#### [What you have to do]
Rewrite the records from their beginning through the line containing "In order to", swapping "shelf" for "bookshelf" and changing nothing else. Return only that part, and leave out the pictures.

------ Supplied information

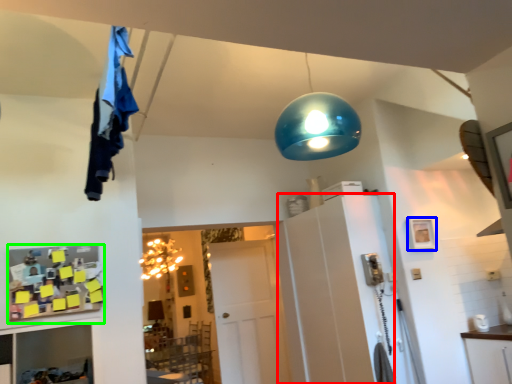
Question: Based on their relative distances, which object is nearer to cabinetry (highlighted by a red box)? Choose from picture frame (highlighted by a blue box) and shelf (highlighted by a green box).

Choices:
 (A) picture frame
 (B) shelf

Answer: (A)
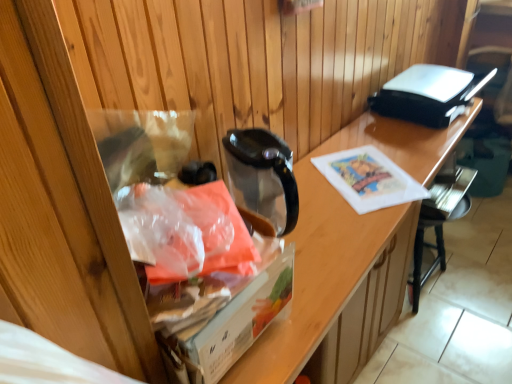
In order to face transparent plastic bag at left, should I rotate leftwards or rightwards?

To align with it, rotate right about 13.203°.

Where is `translucent plastic bag at left`? This screenshot has height=384, width=512. translucent plastic bag at left is located at coordinates (187, 227).

Does translucent plastic bag at left appear on the right side of black plastic toaster at upper right?

No.

Looking at their sizes, would you say translucent plastic bag at left is wider or thinner than black plastic toaster at upper right?

Clearly, translucent plastic bag at left has less width compared to black plastic toaster at upper right.

From a real-world perspective, is translucent plastic bag at left under black plastic toaster at upper right?

Actually, translucent plastic bag at left is physically above black plastic toaster at upper right in the real world.

Is translucent plastic bag at left facing towards black plastic toaster at upper right?

No, translucent plastic bag at left is not facing towards black plastic toaster at upper right.

Between black plastic chair at lower right and transparent plastic bag at left, which one has larger width?

With larger width is transparent plastic bag at left.

Can you tell me how much black plastic chair at lower right and transparent plastic bag at left differ in facing direction?

There is a 4.07-degree angle between the facing directions of black plastic chair at lower right and transparent plastic bag at left.

From a real-world perspective, which is physically above, black plastic chair at lower right or transparent plastic bag at left?

In real-world perspective, transparent plastic bag at left is above.

Considering the positions of objects black plastic chair at lower right and transparent plastic bag at left in the image provided, who is more to the right, black plastic chair at lower right or transparent plastic bag at left?

From the viewer's perspective, black plastic chair at lower right appears more on the right side.

Is point (451, 207) closer to viewer compared to point (458, 109)?

No, (451, 207) is behind (458, 109).

How different are the orientations of black plastic chair at lower right and black plastic toaster at upper right in degrees?

There is a 4.78-degree angle between the facing directions of black plastic chair at lower right and black plastic toaster at upper right.

Can you confirm if black plastic chair at lower right is wider than black plastic toaster at upper right?

No, black plastic chair at lower right is not wider than black plastic toaster at upper right.

Is black plastic chair at lower right with black plastic toaster at upper right?

There is a gap between black plastic chair at lower right and black plastic toaster at upper right.

What are the coordinates of `chair that appears on the right of black plastic toaster at upper right` in the screenshot? It's located at tap(440, 219).

Consider the image. Is black plastic toaster at upper right aimed at black plastic chair at lower right?

No.

From a real-world perspective, who is located lower, black plastic toaster at upper right or black plastic chair at lower right?

black plastic chair at lower right is physically lower.

From their relative heights in the image, would you say transparent plastic bag at left is taller or shorter than translucent plastic bag at left?

In the image, transparent plastic bag at left appears to be taller than translucent plastic bag at left.

In the image, there is a transparent plastic bag at left. Where is `material above it (from the image's perspective)`? The width and height of the screenshot is (512, 384). material above it (from the image's perspective) is located at coordinates (187, 227).

From a real-world perspective, relative to translucent plastic bag at left, is transparent plastic bag at left vertically above or below?

In terms of real-world spatial position, transparent plastic bag at left is below translucent plastic bag at left.

Considering the positions of objects transparent plastic bag at left and translucent plastic bag at left in the image provided, who is in front, transparent plastic bag at left or translucent plastic bag at left?

translucent plastic bag at left is in front.

Considering the relative positions of transparent plastic bag at left and black plastic toaster at upper right in the image provided, is transparent plastic bag at left behind black plastic toaster at upper right?

No, the depth of transparent plastic bag at left is less than that of black plastic toaster at upper right.

From a real-world perspective, is transparent plastic bag at left under black plastic toaster at upper right?

Indeed, from a real-world perspective, transparent plastic bag at left is positioned beneath black plastic toaster at upper right.

Considering the relative positions of transparent plastic bag at left and black plastic toaster at upper right in the image provided, is transparent plastic bag at left to the left or to the right of black plastic toaster at upper right?

Clearly, transparent plastic bag at left is on the left of black plastic toaster at upper right in the image.

Based on the photo, is transparent plastic bag at left positioned with its back to black plastic toaster at upper right?

No, transparent plastic bag at left's orientation is not away from black plastic toaster at upper right.

Is transparent plastic bag at left situated inside black plastic chair at lower right or outside?

transparent plastic bag at left is located beyond the bounds of black plastic chair at lower right.

From a real-world perspective, which object stands above the other?

In real-world perspective, transparent plastic bag at left is above.

Is transparent plastic bag at left turned away from black plastic chair at lower right?

Yes, transparent plastic bag at left is facing away from black plastic chair at lower right.

From the image's perspective, which one is positioned lower, transparent plastic bag at left or black plastic chair at lower right?

transparent plastic bag at left.

Locate an element on the screen. appliance behind the translucent plastic bag at left is located at coordinates (428, 94).

Where is `chair on the right of transparent plastic bag at left`? Image resolution: width=512 pixels, height=384 pixels. chair on the right of transparent plastic bag at left is located at coordinates (440, 219).

Which object lies nearer to the anchor point transparent plastic bag at left, black plastic toaster at upper right or translucent plastic bag at left?

The object closer to transparent plastic bag at left is black plastic toaster at upper right.

Based on their spatial positions, is black plastic toaster at upper right or transparent plastic bag at left closer to translucent plastic bag at left?

Among the two, transparent plastic bag at left is located nearer to translucent plastic bag at left.

Considering their positions, is translucent plastic bag at left positioned closer to black plastic toaster at upper right than transparent plastic bag at left?

Based on the image, transparent plastic bag at left appears to be nearer to black plastic toaster at upper right.

When comparing their distances from translucent plastic bag at left, does black plastic toaster at upper right or black plastic chair at lower right seem further?

black plastic chair at lower right.

Looking at the image, which one is located further to transparent plastic bag at left, black plastic toaster at upper right or black plastic chair at lower right?

The object further to transparent plastic bag at left is black plastic chair at lower right.

Considering their positions, is black plastic chair at lower right positioned further to translucent plastic bag at left than black plastic toaster at upper right?

black plastic chair at lower right is positioned further to the anchor translucent plastic bag at left.

When comparing their distances from transparent plastic bag at left, does black plastic chair at lower right or translucent plastic bag at left seem further?

black plastic chair at lower right is further to transparent plastic bag at left.

Estimate the real-world distances between objects in this image. Which object is further from black plastic toaster at upper right, black plastic chair at lower right or transparent plastic bag at left?

Among the two, black plastic chair at lower right is located further to black plastic toaster at upper right.

You are a GUI agent. You are given a task and a screenshot of the screen. Output one action in this format:
    pyautogui.click(x=<x>, y=<y>)
    Task: Click on the desk located between translucent plastic bag at left and black plastic chair at lower right in the depth direction
    
    Given the screenshot: What is the action you would take?
    pyautogui.click(x=340, y=240)

Where is `appliance between transparent plastic bag at left and black plastic chair at lower right in the front-back direction`? The height and width of the screenshot is (384, 512). appliance between transparent plastic bag at left and black plastic chair at lower right in the front-back direction is located at coordinates (428, 94).

Identify the location of appliance positioned between translucent plastic bag at left and black plastic chair at lower right from near to far. (428, 94).

Where is `desk between translucent plastic bag at left and black plastic toaster at upper right from left to right`? desk between translucent plastic bag at left and black plastic toaster at upper right from left to right is located at coordinates (340, 240).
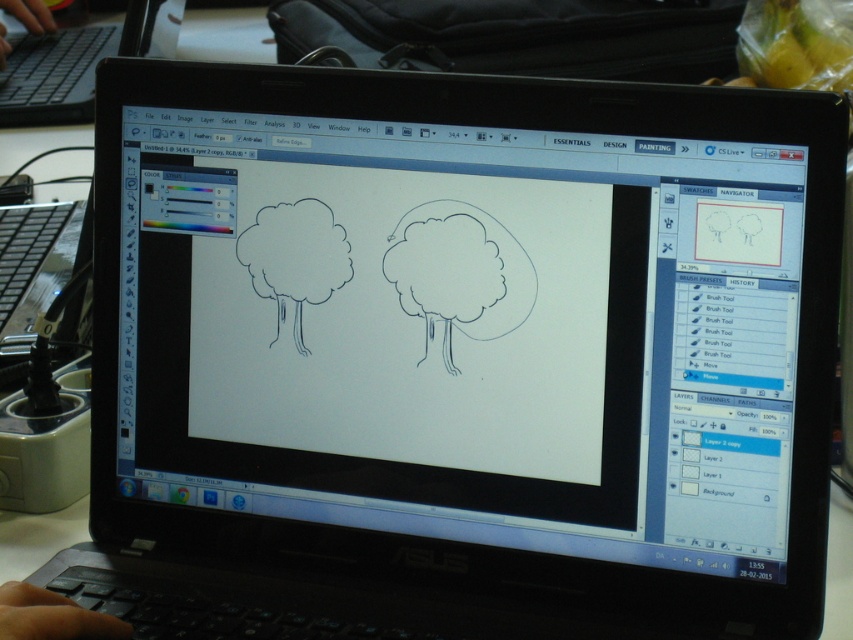
You are a digital artist trying to select the correct tool from the toolbar on the left. You see a point marked at coordinates point [51,616]. Is this point located on the left side of the screen?

The point [51,616] is at the lower left, so yes, it is on the left side of the screen.

You are trying to place a 10cm wide sticker on your desk. You have a black plastic laptop at upper left and a skinny finger at lower left in view. Which object would require a larger desk space to place the sticker next to it?

The black plastic laptop at upper left requires more desk space because its width is larger than the skinny finger at lower left.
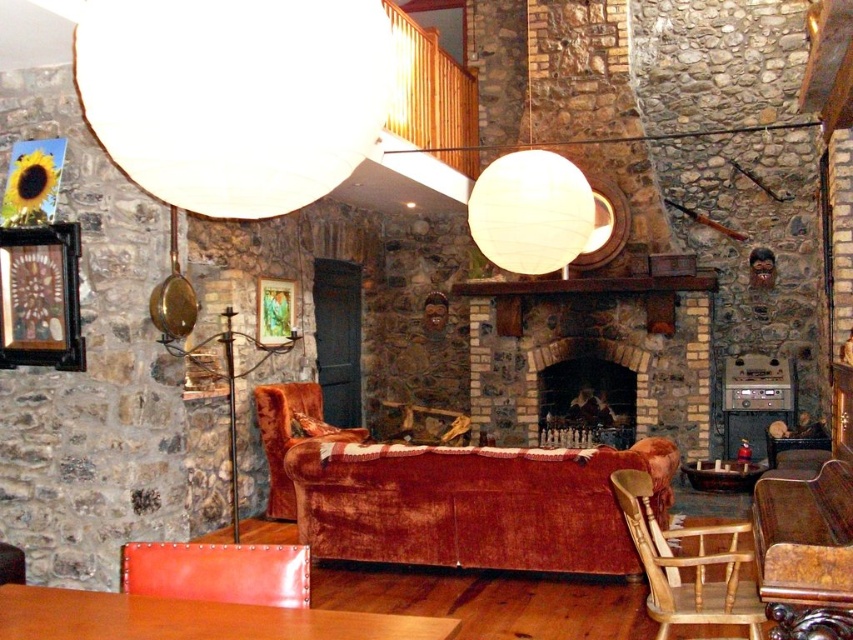
Describe the element at coordinates (805, 552) in the screenshot. I see `wooden table at lower right` at that location.

Is point (796, 616) positioned before point (297, 432)?

Yes, point (796, 616) is closer to viewer.

This screenshot has width=853, height=640. I want to click on wooden table at lower right, so click(805, 552).

The width and height of the screenshot is (853, 640). Identify the location of wooden table at lower right. (805, 552).

Is leather armchair at lower left in front of dark brown stone fireplace at center?

Yes, it is in front of dark brown stone fireplace at center.

Can you confirm if leather armchair at lower left is positioned below dark brown stone fireplace at center?

Yes.

Image resolution: width=853 pixels, height=640 pixels. Describe the element at coordinates (218, 572) in the screenshot. I see `leather armchair at lower left` at that location.

Find the location of `leather armchair at lower left`. leather armchair at lower left is located at coordinates coord(218,572).

Which is below, brick fireplace at center or leather armchair at lower left?

leather armchair at lower left

Can you confirm if brick fireplace at center is bigger than leather armchair at lower left?

Indeed, brick fireplace at center has a larger size compared to leather armchair at lower left.

The image size is (853, 640). Describe the element at coordinates (592, 349) in the screenshot. I see `brick fireplace at center` at that location.

Where is `brick fireplace at center`? brick fireplace at center is located at coordinates (592, 349).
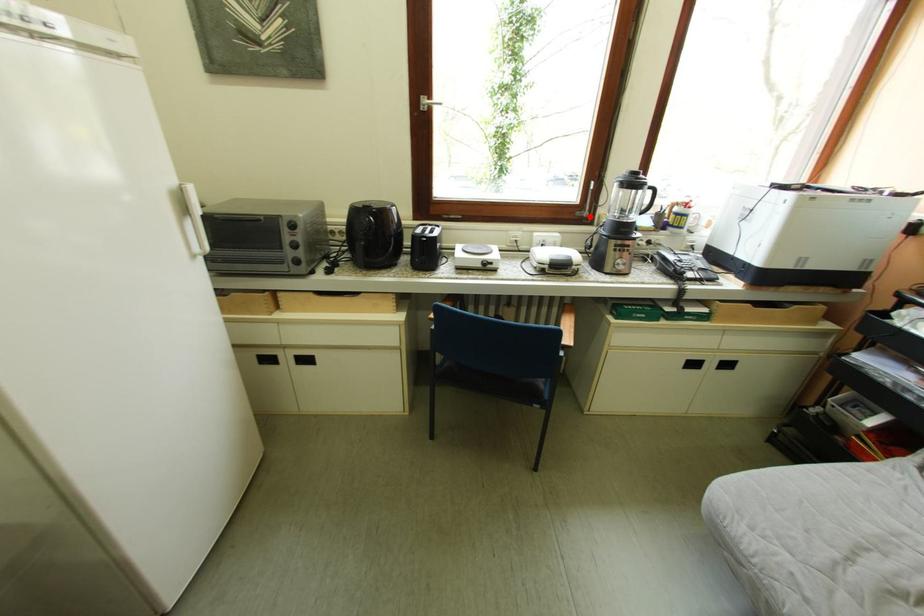
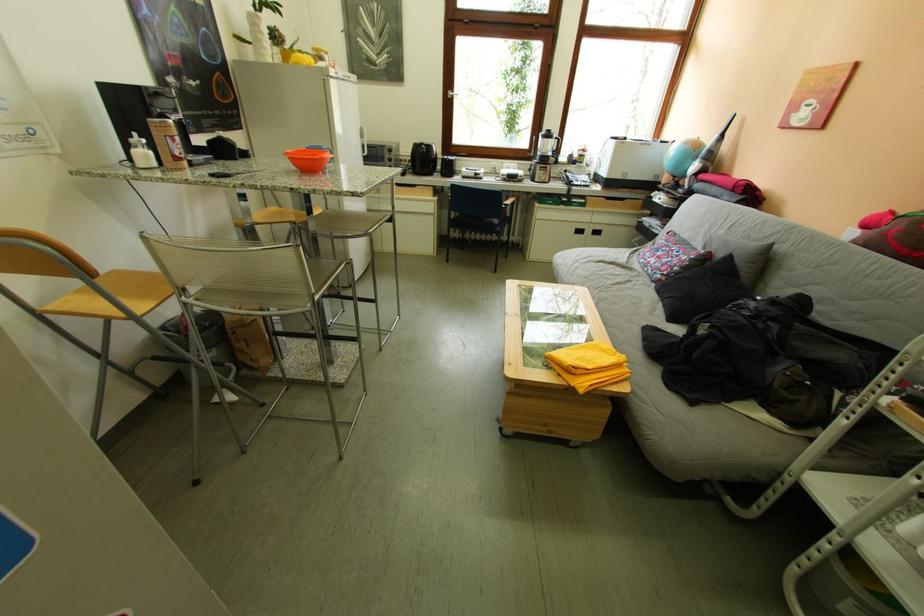
Question: A red point is marked in image1. In image2, is the corresponding 3D point closer to the camera or farther? Reply with the corresponding letter.

Choices:
 (A) The corresponding 3D point is closer.
 (B) The corresponding 3D point is farther.

Answer: (A)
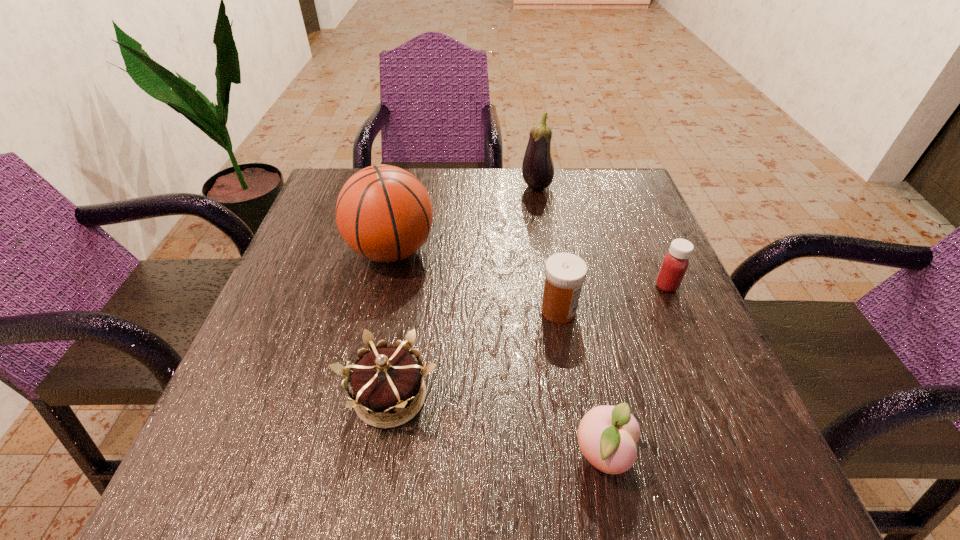
Identify the location of vacant space at the near edge of the desktop. (383, 491).

What are the coordinates of `vacant space at the left edge of the desktop` in the screenshot? It's located at (354, 261).

Locate an element on the screen. This screenshot has height=540, width=960. vacant space at the right edge of the desktop is located at coordinates (688, 424).

Find the location of `free location at the far left corner`. free location at the far left corner is located at coordinates (343, 170).

Identify the location of vacant space at the near left corner of the desktop. The height and width of the screenshot is (540, 960). (197, 454).

I want to click on vacant space at the far right corner of the desktop, so click(x=608, y=204).

Identify the location of free region at the near right corner of the desktop. (667, 466).

Find the location of a particular element. Image resolution: width=960 pixels, height=540 pixels. vacant space in between the crown and the peach is located at coordinates (496, 426).

I want to click on empty space that is in between the left medicine and the peach, so click(581, 383).

Locate an element on the screen. Image resolution: width=960 pixels, height=540 pixels. unoccupied position between the crown and the peach is located at coordinates (496, 426).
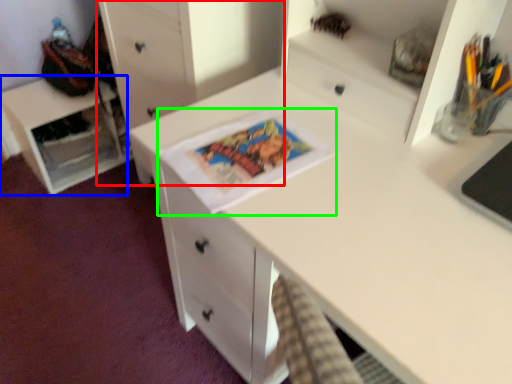
Question: Which object is positioned farthest from chest of drawers (highlighted by a red box)? Select from cabinetry (highlighted by a blue box) and comic book (highlighted by a green box).

Choices:
 (A) cabinetry
 (B) comic book

Answer: (A)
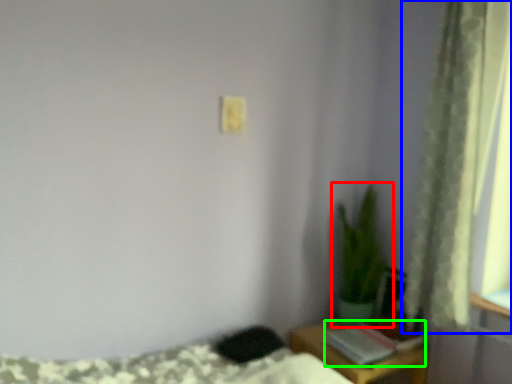
Question: Which object is positioned closest to houseplant (highlighted by a red box)? Select from curtain (highlighted by a blue box) and book (highlighted by a green box).

Choices:
 (A) curtain
 (B) book

Answer: (B)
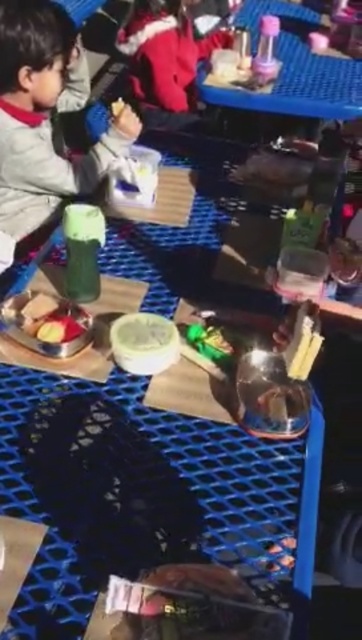
Question: Estimate the real-world distances between objects in this image. Which object is closer to the smooth plastic apple at center?

Choices:
 (A) translucent plastic tray at upper right
 (B) matte green plastic cup at upper left
 (C) matte gray jacket at left
 (D) red fleece jacket at upper center

Answer: (C)

Question: Which point is farther to the camera?

Choices:
 (A) red fleece jacket at upper center
 (B) smooth plastic apple at center

Answer: (A)

Question: Is red fleece jacket at upper center wider than matte green plastic cup at upper left?

Choices:
 (A) no
 (B) yes

Answer: (B)

Question: Estimate the real-world distances between objects in this image. Which object is farther from the smooth plastic apple at center?

Choices:
 (A) matte green plastic cup at upper left
 (B) red fleece jacket at upper center

Answer: (A)

Question: Can you confirm if matte gray jacket at left is thinner than matte green plastic cup at upper left?

Choices:
 (A) no
 (B) yes

Answer: (A)

Question: Does matte gray jacket at left appear on the right side of smooth plastic apple at center?

Choices:
 (A) yes
 (B) no

Answer: (B)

------------

#### [Exercise output]
Question: Based on their relative distances, which object is nearer to cabinetry (highlighted by a red box)? Choose from picture frame (highlighted by a blue box) and bookshelf (highlighted by a green box).

Choices:
 (A) picture frame
 (B) bookshelf

Answer: (A)
In order to face transparent plastic bag at left, should I rotate leftwards or rightwards?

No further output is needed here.